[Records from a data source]
--*--
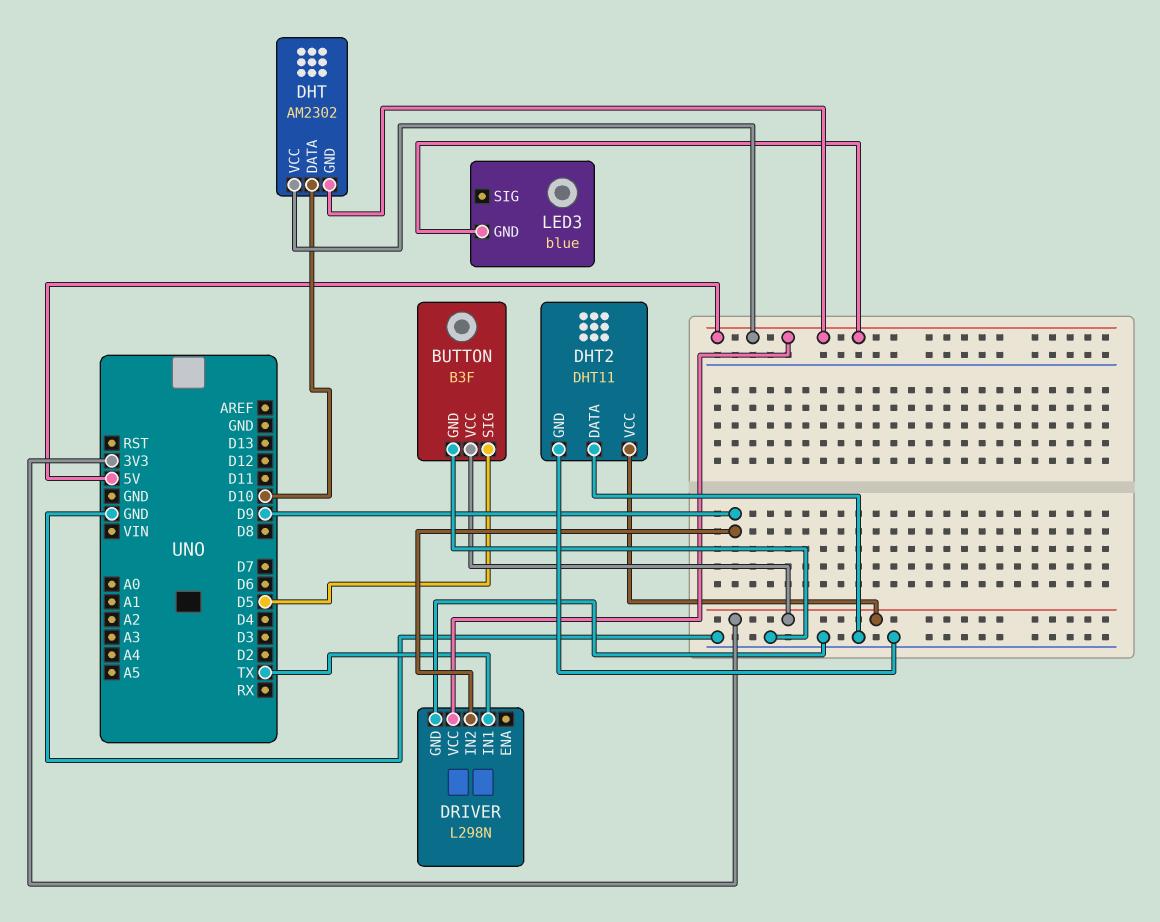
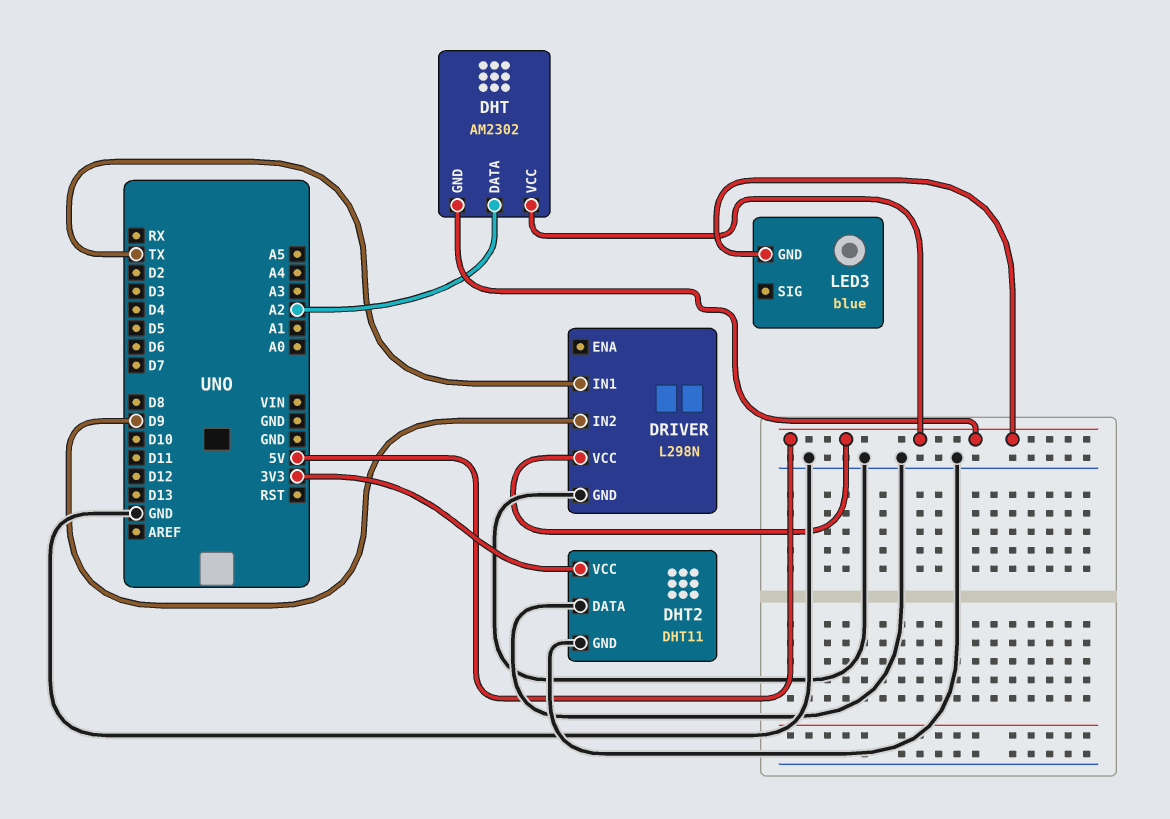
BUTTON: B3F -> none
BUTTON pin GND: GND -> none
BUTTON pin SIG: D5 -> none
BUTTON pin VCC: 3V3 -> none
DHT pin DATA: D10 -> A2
--*--
• _Task to carry out_
In the copy, no pictures should appear; the records themselves must be repeated exactly.

• _Answer section_
BUTTON: B3F -> none
BUTTON pin GND: GND -> none
BUTTON pin SIG: D5 -> none
BUTTON pin VCC: 3V3 -> none
DHT pin DATA: D10 -> A2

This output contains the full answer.